> **DATA EXTRACT**:
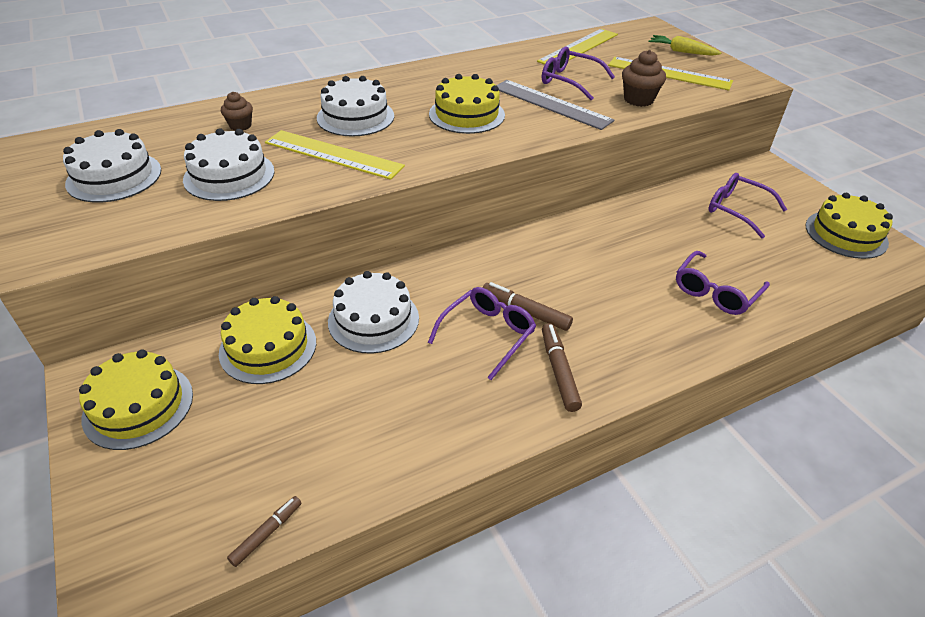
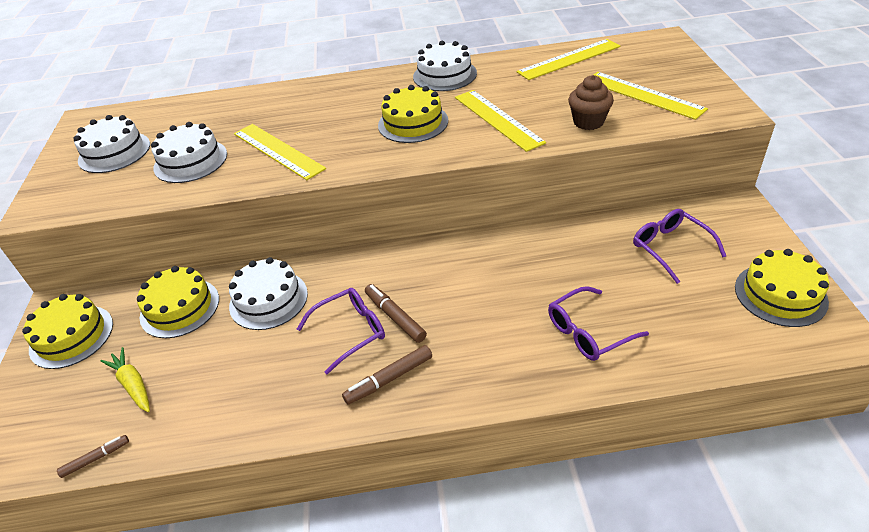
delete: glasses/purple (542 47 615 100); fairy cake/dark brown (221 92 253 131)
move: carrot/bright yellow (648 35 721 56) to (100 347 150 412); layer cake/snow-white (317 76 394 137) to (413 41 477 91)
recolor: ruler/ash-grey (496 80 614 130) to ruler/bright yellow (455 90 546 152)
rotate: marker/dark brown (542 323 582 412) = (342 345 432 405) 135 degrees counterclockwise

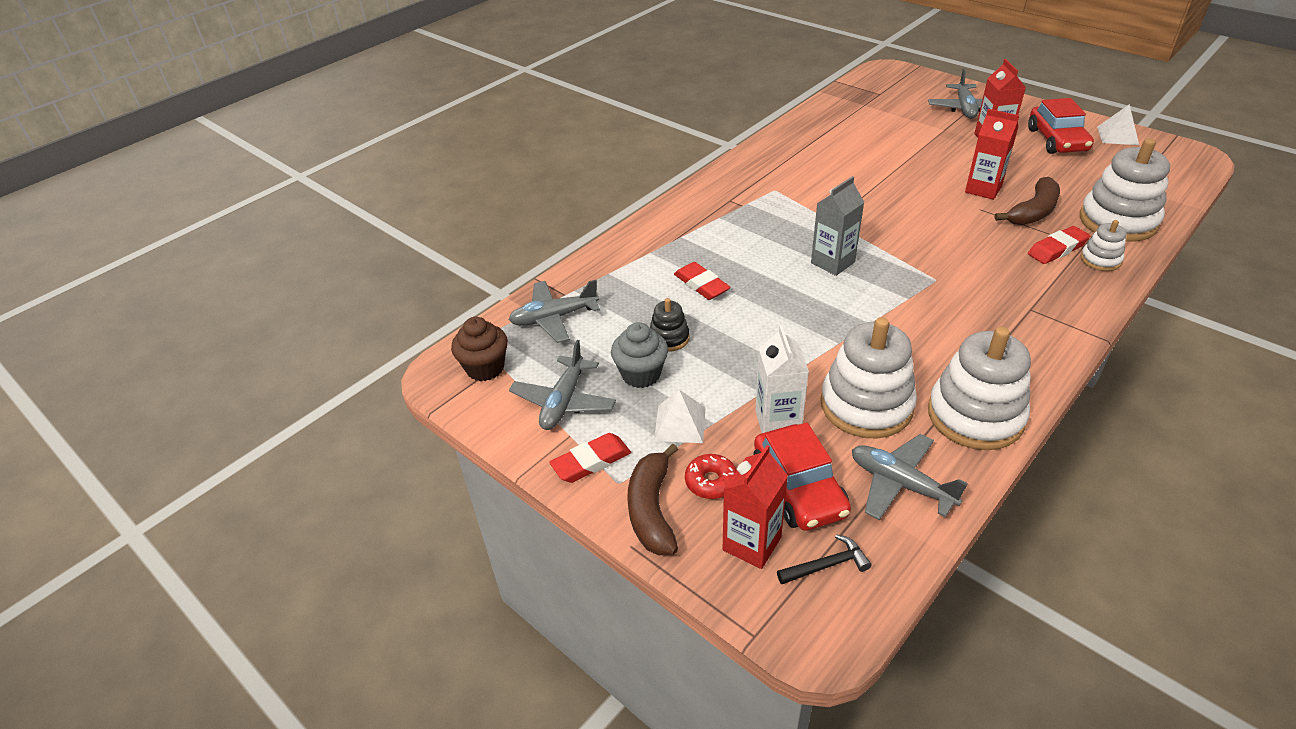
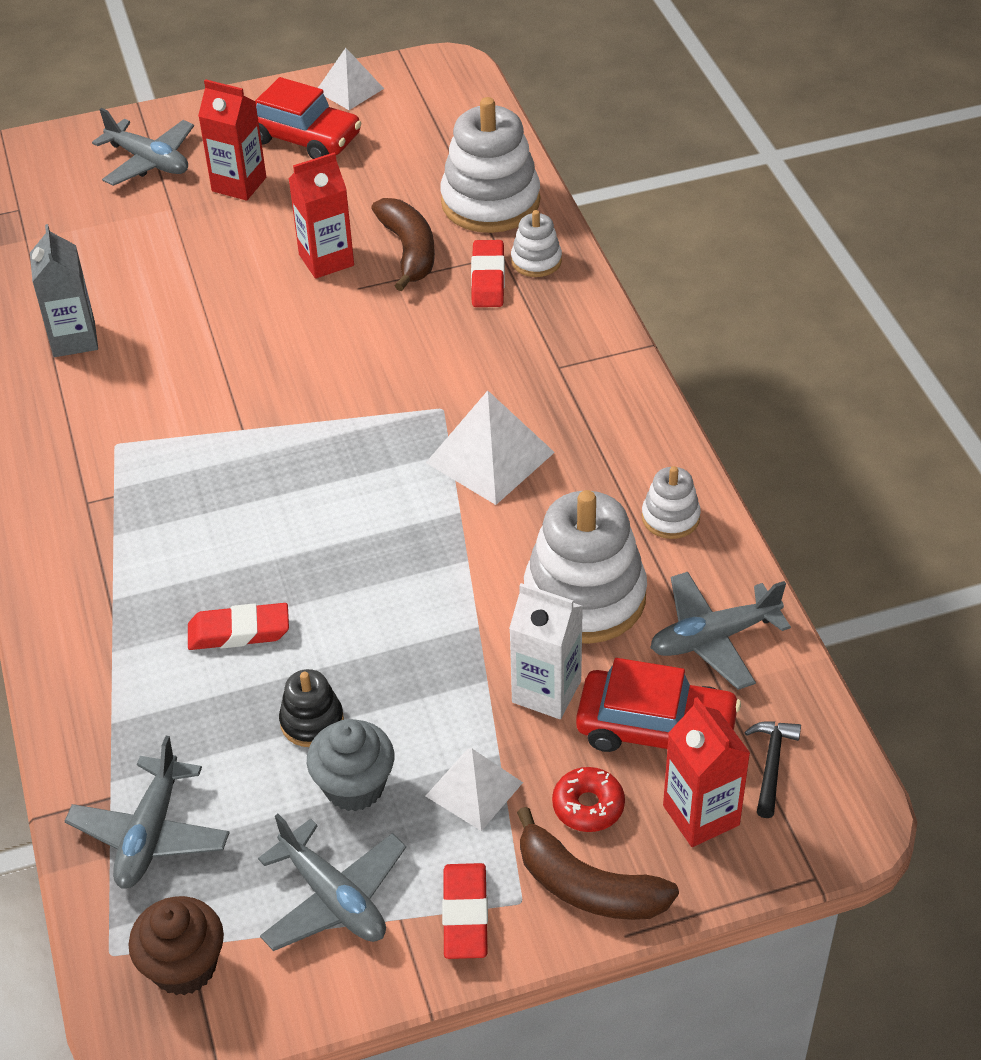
insert: pyramid shape/snow-white (426 391 555 505)
move: juice carton/ash-grey (811 176 864 276) to (30 224 98 357)
resize: stacking toy/snow-white (928 327 1031 450) = (642 466 701 539) x0.49

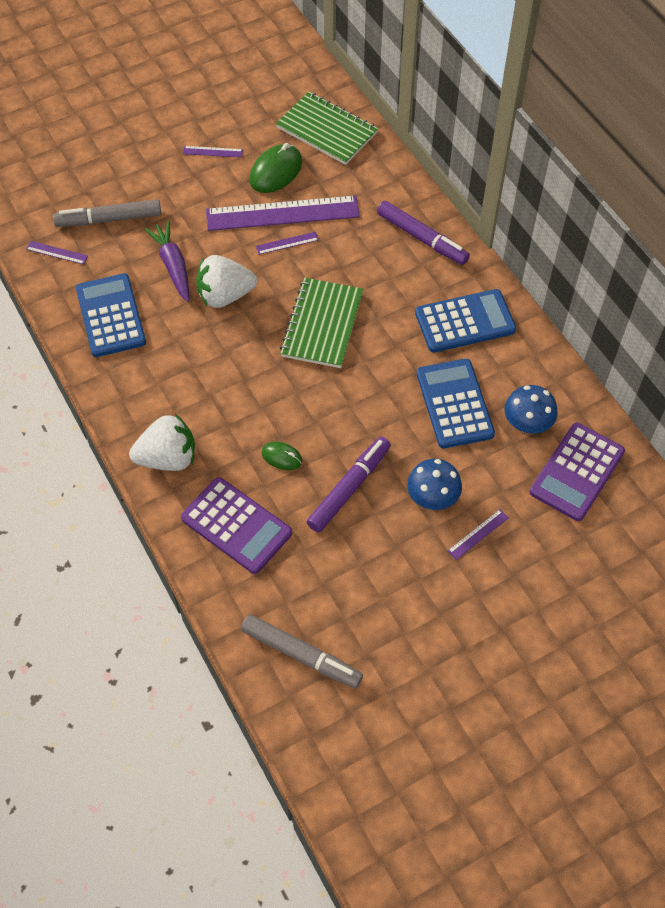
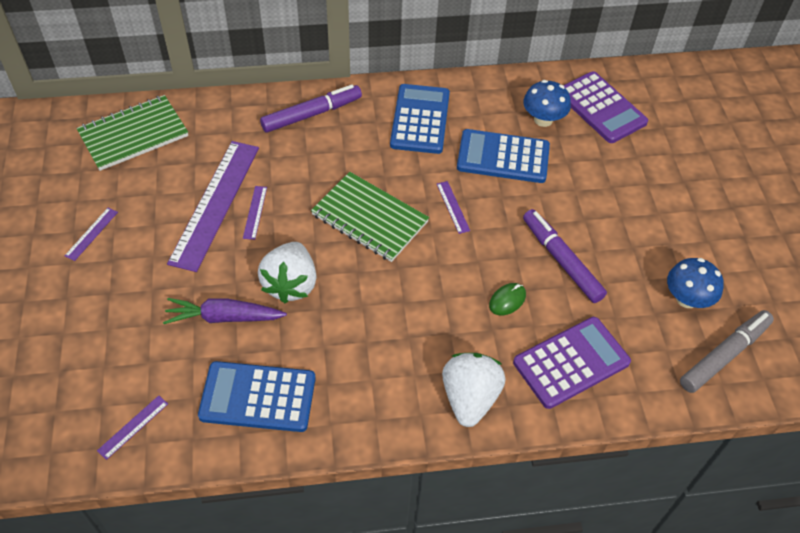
delete: PC mouse/emerald (249 143 302 193); marker/ash-grey (53 199 161 227)
move: mushroom/cobalt (407 459 462 510) to (667 258 724 308); ruler/purple (448 509 509 560) to (437 181 470 234)

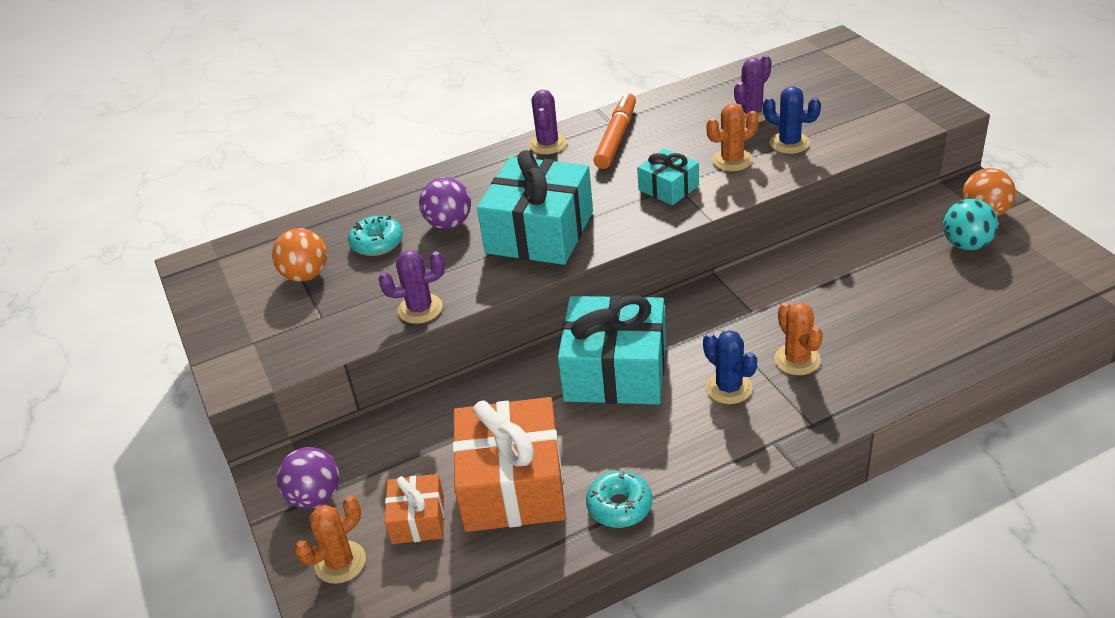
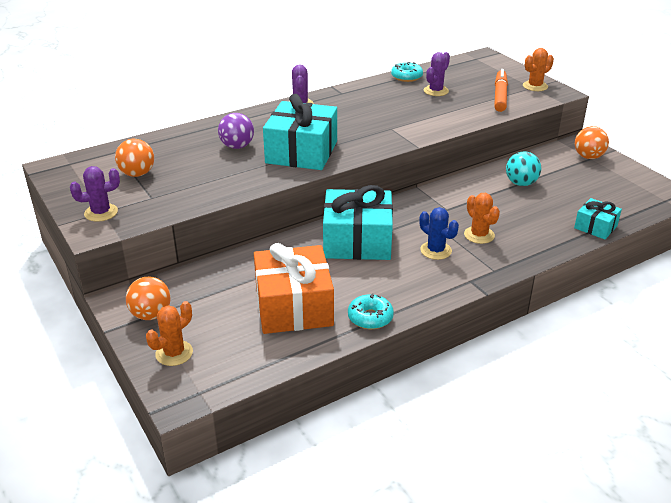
delete: cactus/cobalt (763 87 821 154); present/orange-coloured (385 474 444 544)
move: marker/orange-coloured (593 92 636 169) to (494 69 508 112); cactus/orange-coloured (707 103 759 171) to (523 48 554 91); present/teal (637 148 699 205) to (574 198 622 239); ball/teal (943 199 998 250) to (506 151 541 186); donut/teal (348 216 403 256) to (391 62 423 82); cactus/purple (379 250 445 324) to (70 166 120 222)
recolor: ball/purple (277 447 340 509) to ball/orange-coloured (126 276 171 320)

> **DIRECTIONS**: Quote the records above exactly, from the first line through the line containing "recolor: ruler/ash-grey (496", and leave out the pictures.

> **TASK OUTPUT**:
delete: glasses/purple (542 47 615 100); fairy cake/dark brown (221 92 253 131)
move: carrot/bright yellow (648 35 721 56) to (100 347 150 412); layer cake/snow-white (317 76 394 137) to (413 41 477 91)
recolor: ruler/ash-grey (496 80 614 130) to ruler/bright yellow (455 90 546 152)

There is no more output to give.